### EXERCISE GOAL
Print the records exactly as written, and let no picture into the answer.
=== INPUT RECORDS ===
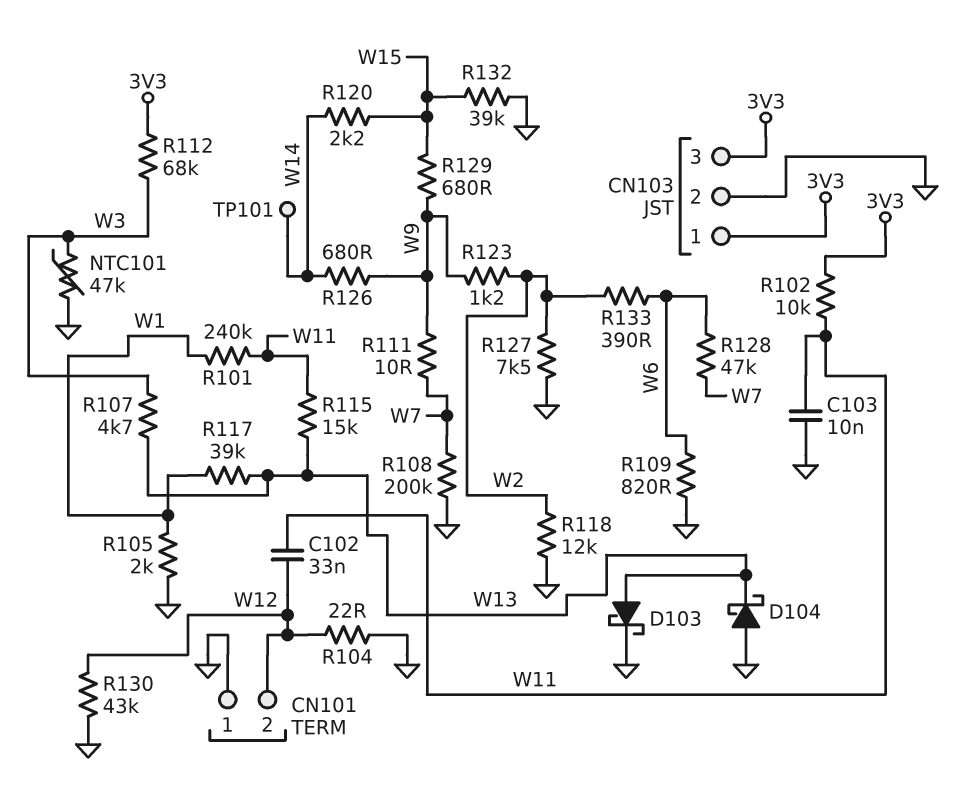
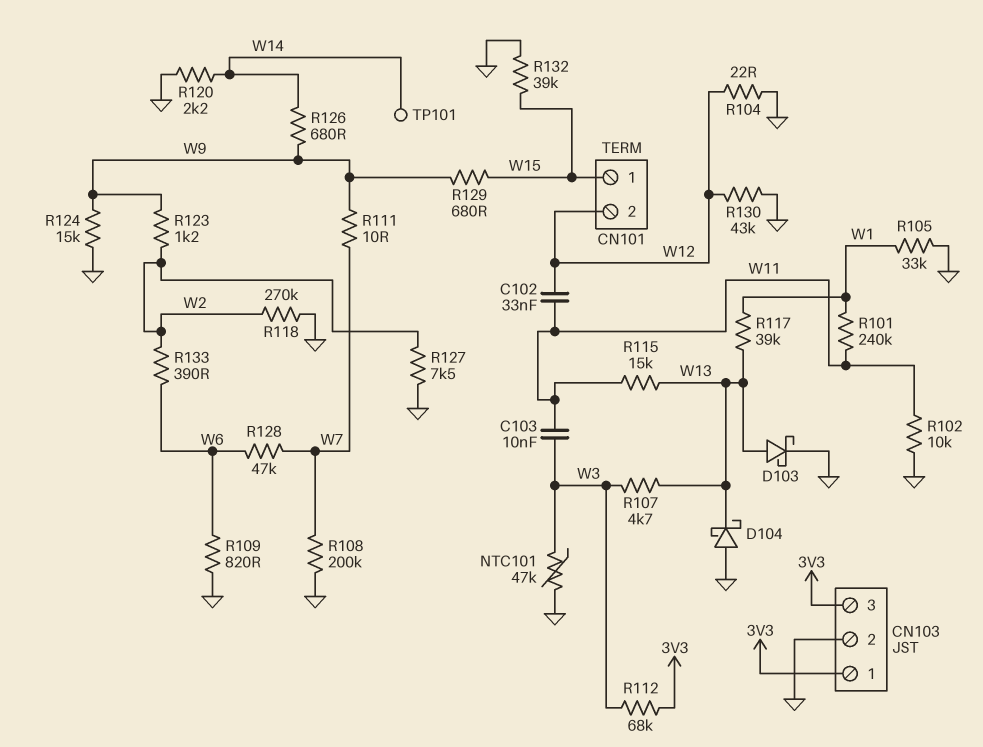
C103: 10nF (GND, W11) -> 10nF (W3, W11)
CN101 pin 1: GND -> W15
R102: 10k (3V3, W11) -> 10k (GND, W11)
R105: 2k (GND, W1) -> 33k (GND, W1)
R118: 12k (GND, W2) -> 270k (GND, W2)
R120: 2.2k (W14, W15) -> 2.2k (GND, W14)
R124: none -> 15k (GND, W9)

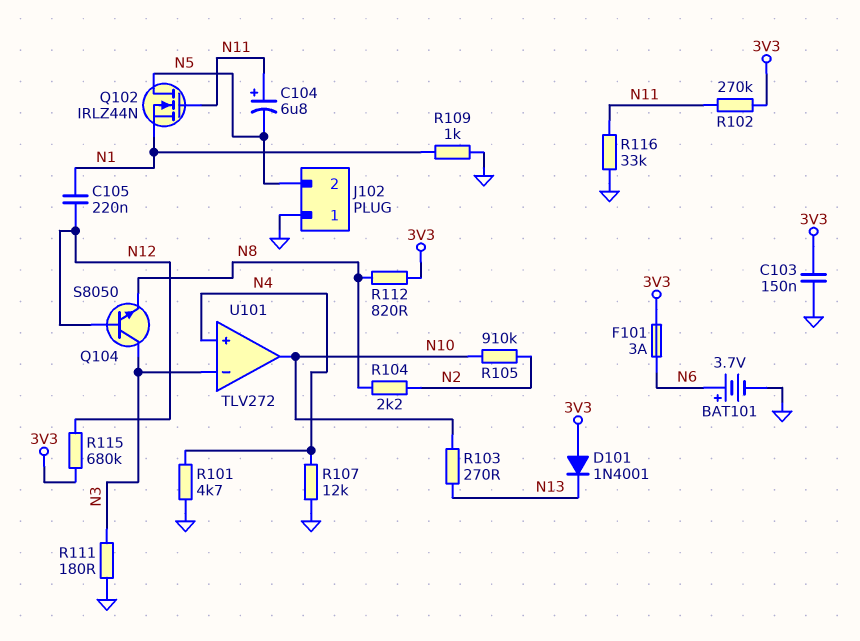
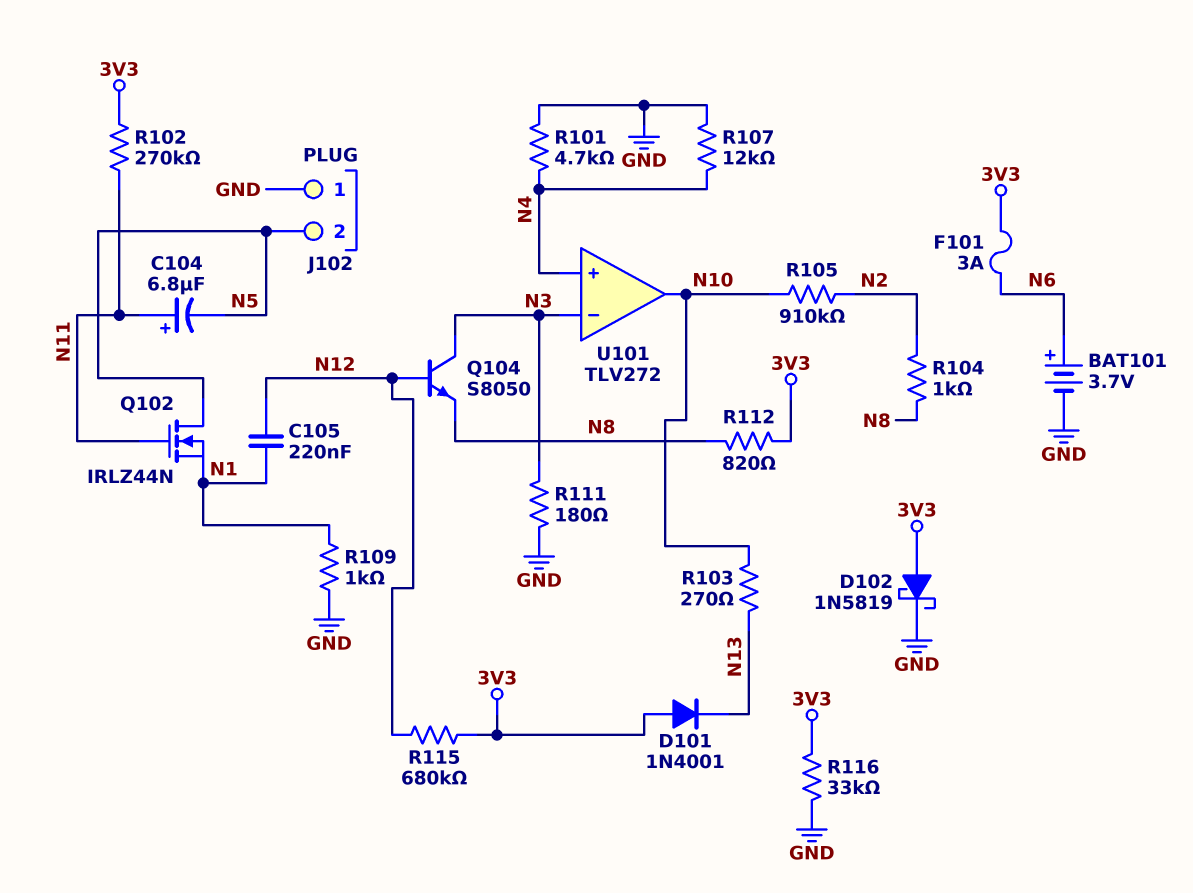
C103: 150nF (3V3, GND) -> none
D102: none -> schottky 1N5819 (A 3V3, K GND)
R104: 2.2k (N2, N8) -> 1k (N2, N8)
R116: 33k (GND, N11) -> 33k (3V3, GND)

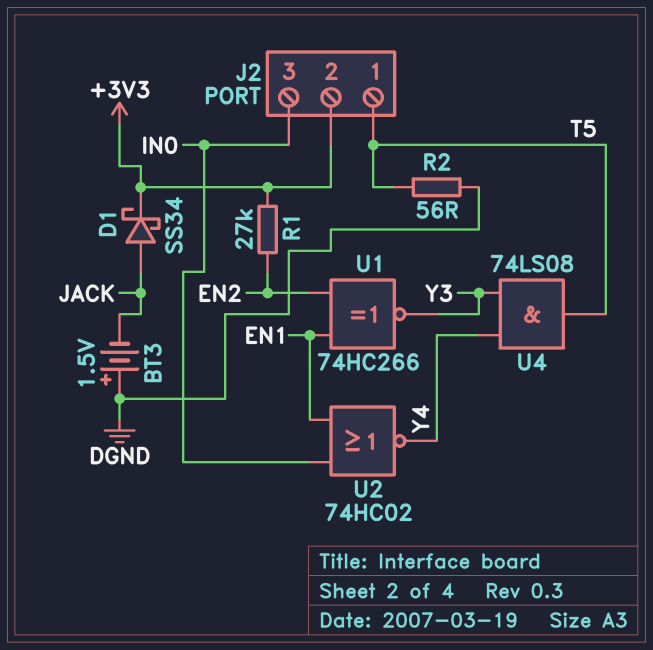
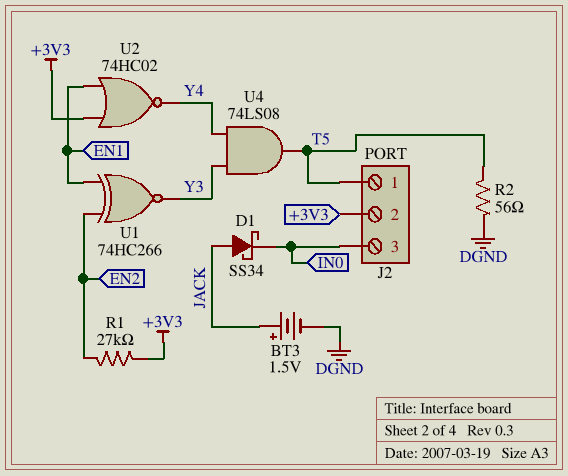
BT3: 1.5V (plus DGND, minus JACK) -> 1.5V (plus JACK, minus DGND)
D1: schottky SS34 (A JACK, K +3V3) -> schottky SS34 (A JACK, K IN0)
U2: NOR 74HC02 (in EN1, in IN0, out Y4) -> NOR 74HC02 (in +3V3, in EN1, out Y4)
===
### COMPLETED EXERCISE
C103: 10nF (GND, W11) -> 10nF (W3, W11)
CN101 pin 1: GND -> W15
R102: 10k (3V3, W11) -> 10k (GND, W11)
R105: 2k (GND, W1) -> 33k (GND, W1)
R118: 12k (GND, W2) -> 270k (GND, W2)
R120: 2.2k (W14, W15) -> 2.2k (GND, W14)
R124: none -> 15k (GND, W9)

C103: 150nF (3V3, GND) -> none
D102: none -> schottky 1N5819 (A 3V3, K GND)
R104: 2.2k (N2, N8) -> 1k (N2, N8)
R116: 33k (GND, N11) -> 33k (3V3, GND)

BT3: 1.5V (plus DGND, minus JACK) -> 1.5V (plus JACK, minus DGND)
D1: schottky SS34 (A JACK, K +3V3) -> schottky SS34 (A JACK, K IN0)
U2: NOR 74HC02 (in EN1, in IN0, out Y4) -> NOR 74HC02 (in +3V3, in EN1, out Y4)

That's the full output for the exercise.